Problem description:
Quote the lines below exactly, from the one that holds "Q2: PMOS BSS84" through the final line of the records, and only those.

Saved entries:

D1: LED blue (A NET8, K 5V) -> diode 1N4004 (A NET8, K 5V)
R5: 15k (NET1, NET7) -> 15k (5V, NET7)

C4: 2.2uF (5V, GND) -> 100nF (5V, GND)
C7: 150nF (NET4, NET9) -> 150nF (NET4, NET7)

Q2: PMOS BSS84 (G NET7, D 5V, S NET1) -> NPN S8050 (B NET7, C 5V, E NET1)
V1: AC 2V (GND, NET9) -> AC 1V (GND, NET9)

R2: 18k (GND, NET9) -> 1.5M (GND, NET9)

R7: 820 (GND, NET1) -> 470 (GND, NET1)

Answer section:
Q2: PMOS BSS84 (G NET7, D 5V, S NET1) -> NPN S8050 (B NET7, C 5V, E NET1)
V1: AC 2V (GND, NET9) -> AC 1V (GND, NET9)

R2: 18k (GND, NET9) -> 1.5M (GND, NET9)

R7: 820 (GND, NET1) -> 470 (GND, NET1)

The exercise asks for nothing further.